[EXTRACTED MATERIAL — start]
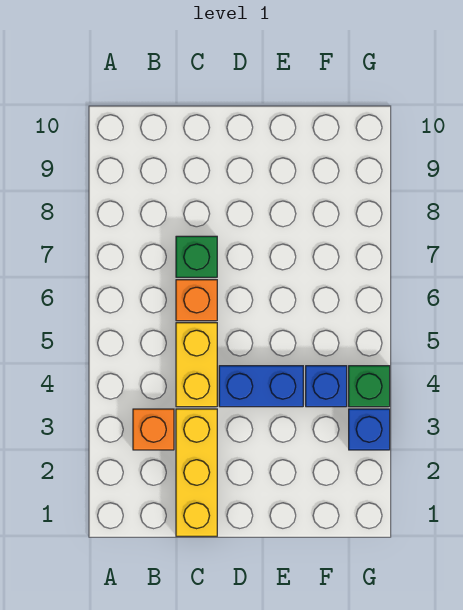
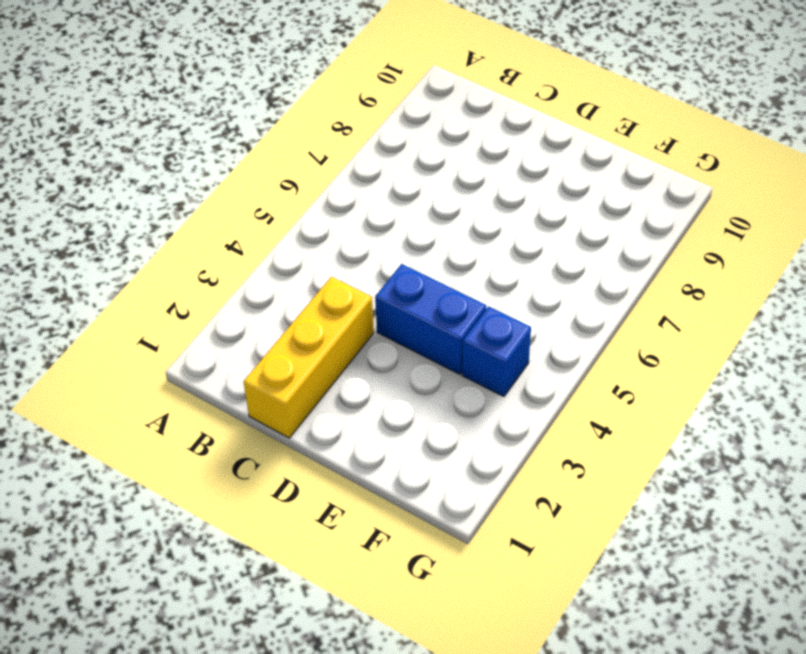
none -> orange brick B3 level 1
none -> yellow brick C4:C5 level 1

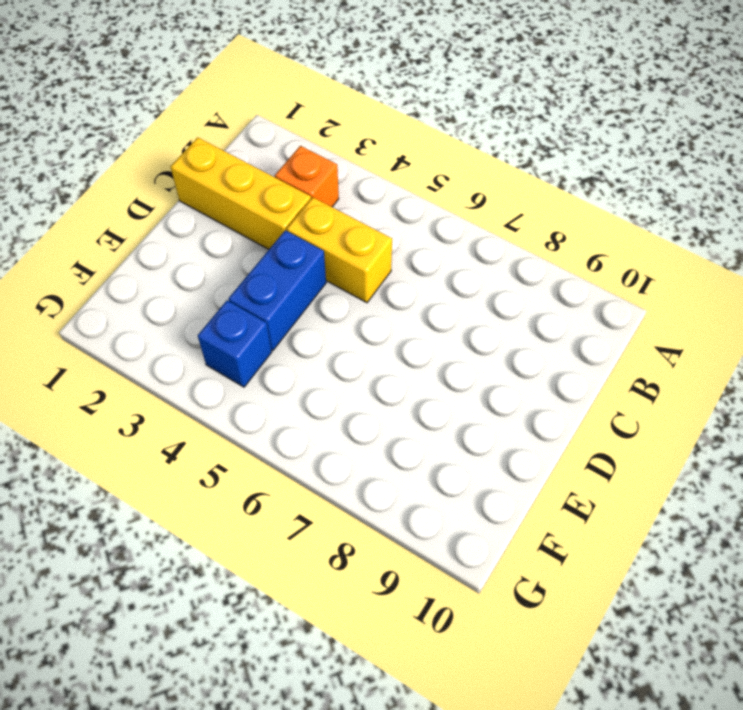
none -> orange brick C6 level 1
none -> green brick C7 level 1

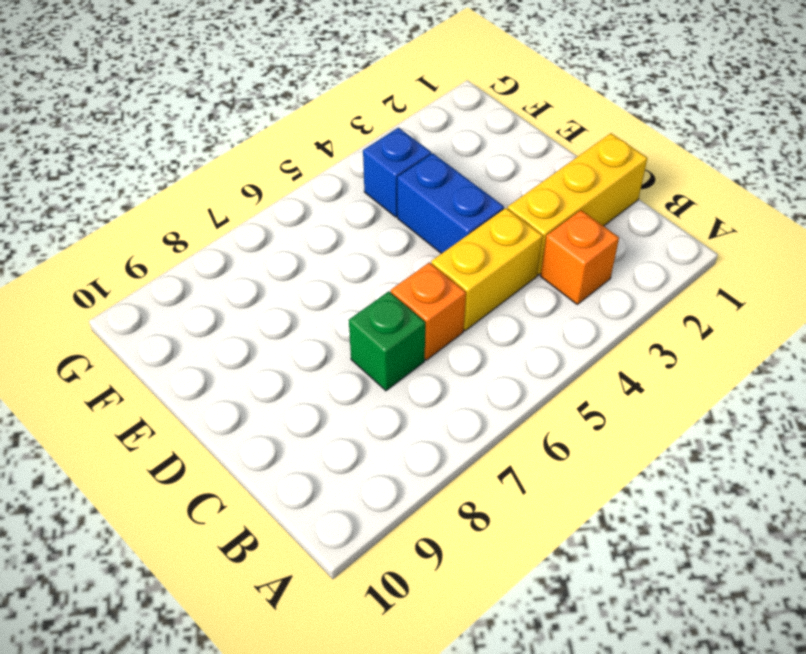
none -> blue brick G3 level 1
none -> green brick G4 level 1

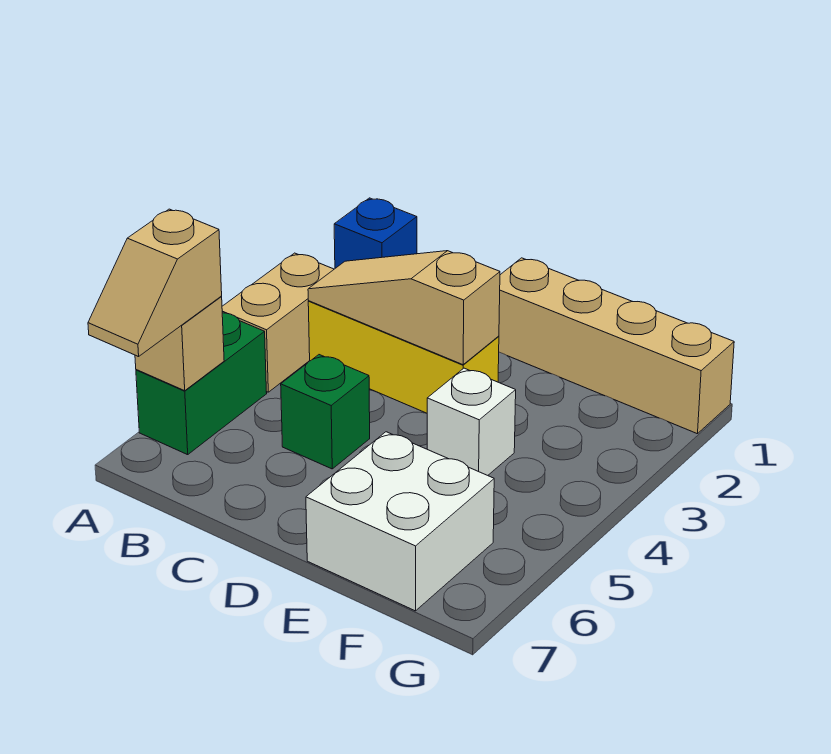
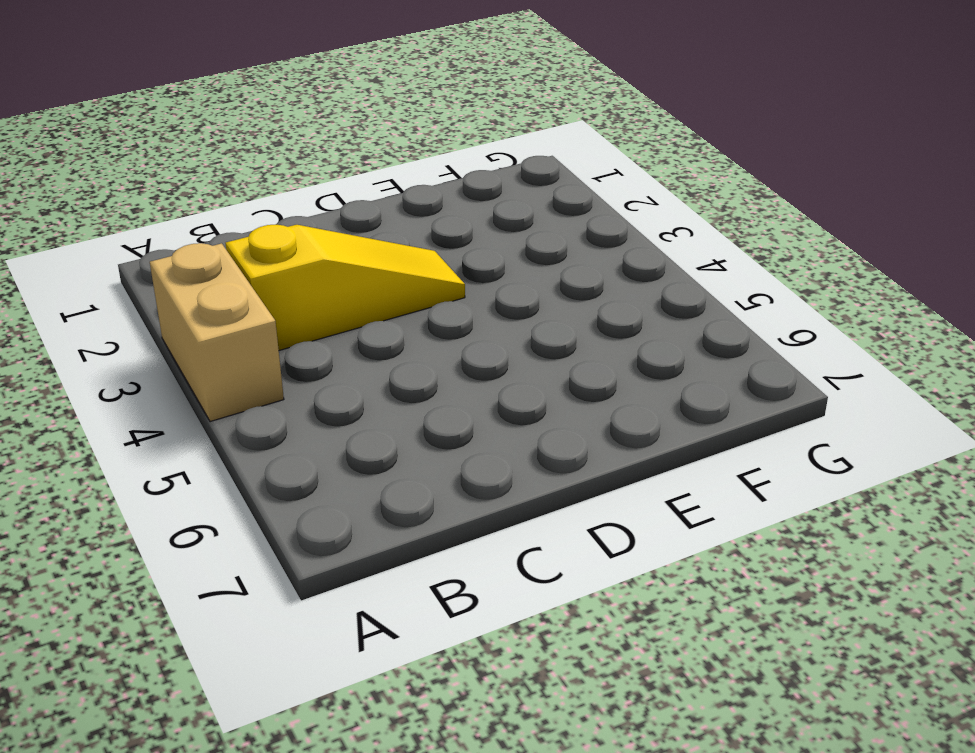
yellow slope B3:D3 level 1 top B -> yellow brick B3:D3 level 1
none -> blue brick A1 level 1
none -> green brick A5:A6 level 1

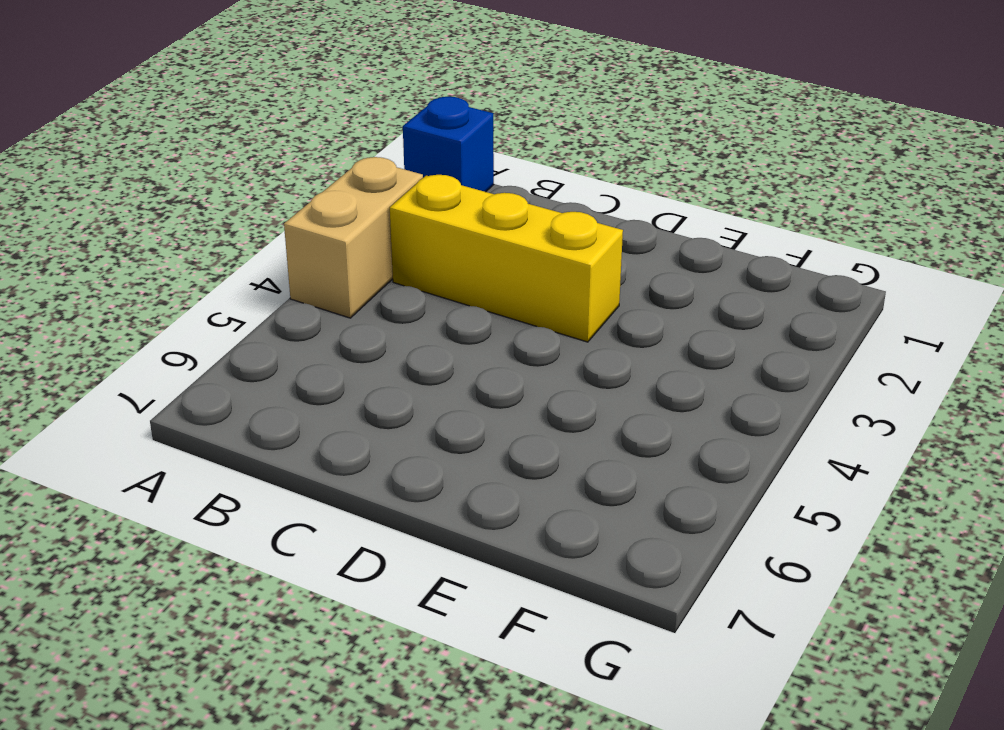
none -> green brick A5:A6 level 1
none -> green brick C5 level 1

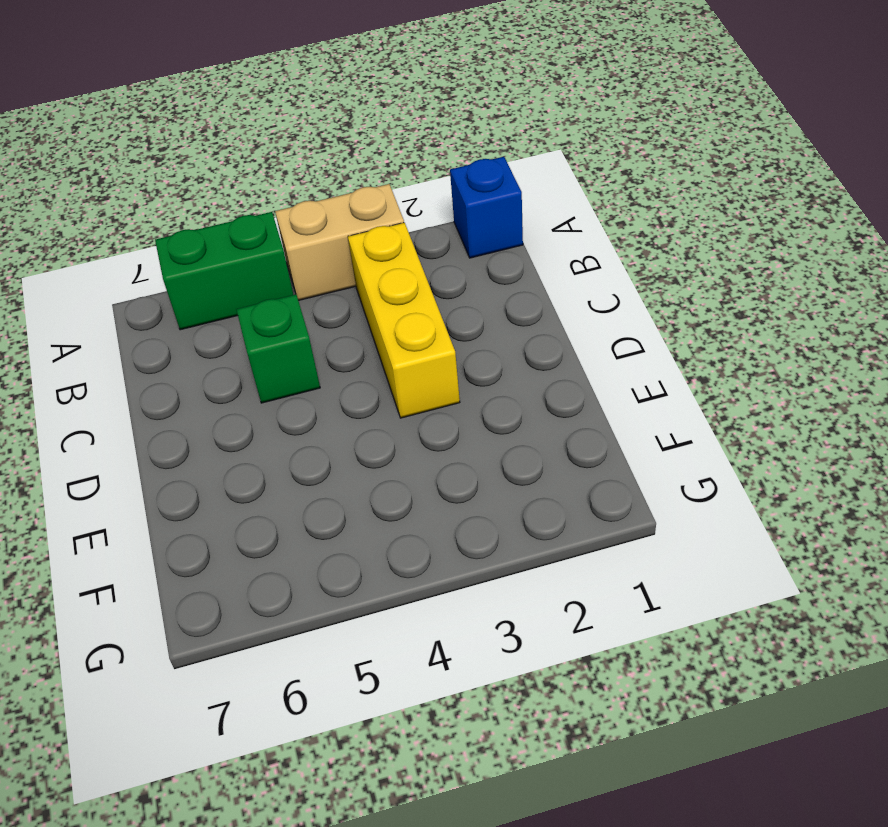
none -> tan brick D1:G1 level 1
none -> white brick E4 level 1

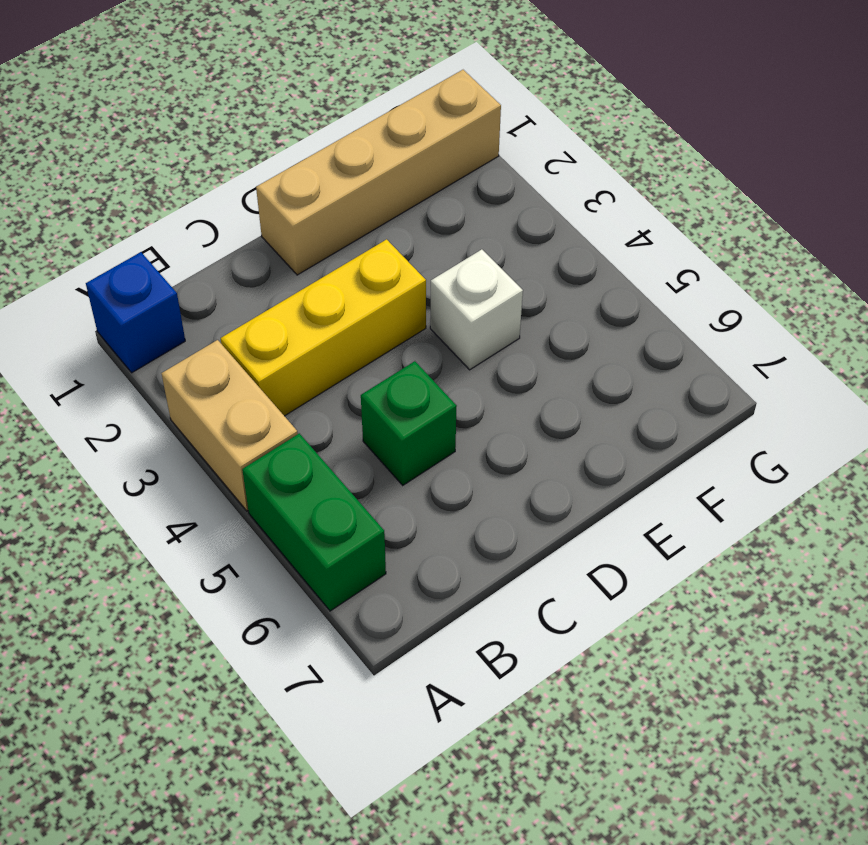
none -> white brick E6:F7 level 1
none -> tan brick A6 level 2

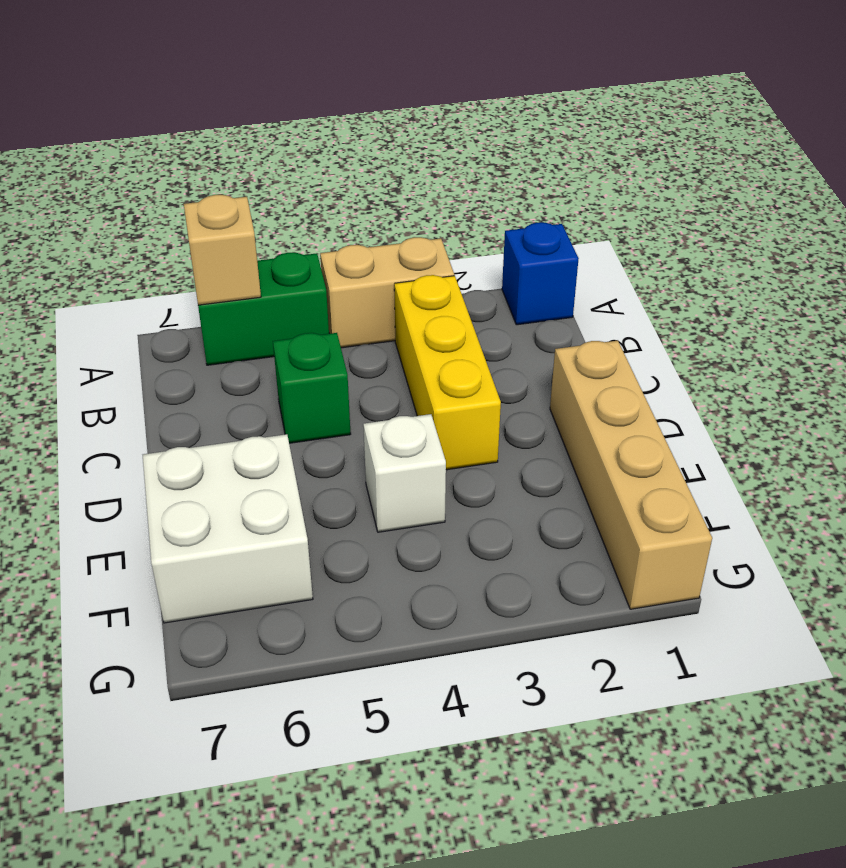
none -> tan slope B3:D3 level 2 top D
none -> tan slope A6:A7 level 3 top 6

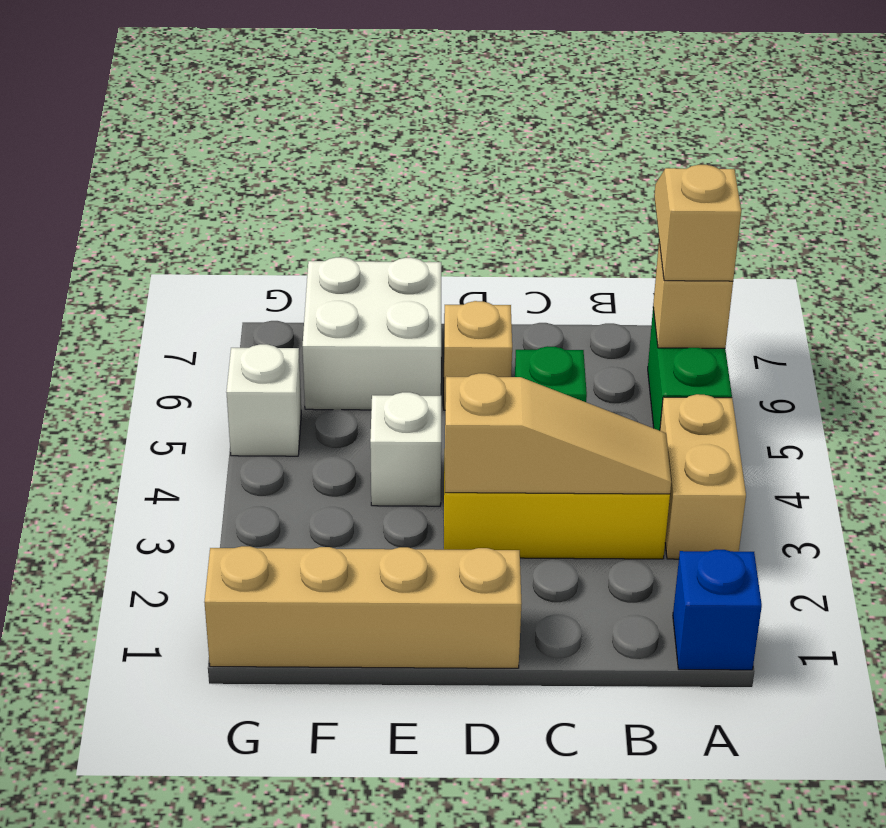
tan brick D6 level 1 -> none
white brick G5 level 1 -> none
[EXTRACTED MATERIAL — finish]
Transcribe every entry exactly, omitting pictures.

none -> orange brick B3 level 1
none -> yellow brick C4:C5 level 1

none -> orange brick C6 level 1
none -> green brick C7 level 1

none -> blue brick G3 level 1
none -> green brick G4 level 1

yellow slope B3:D3 level 1 top B -> yellow brick B3:D3 level 1
none -> blue brick A1 level 1
none -> green brick A5:A6 level 1

none -> green brick A5:A6 level 1
none -> green brick C5 level 1

none -> tan brick D1:G1 level 1
none -> white brick E4 level 1

none -> white brick E6:F7 level 1
none -> tan brick A6 level 2

none -> tan slope B3:D3 level 2 top D
none -> tan slope A6:A7 level 3 top 6

tan brick D6 level 1 -> none
white brick G5 level 1 -> none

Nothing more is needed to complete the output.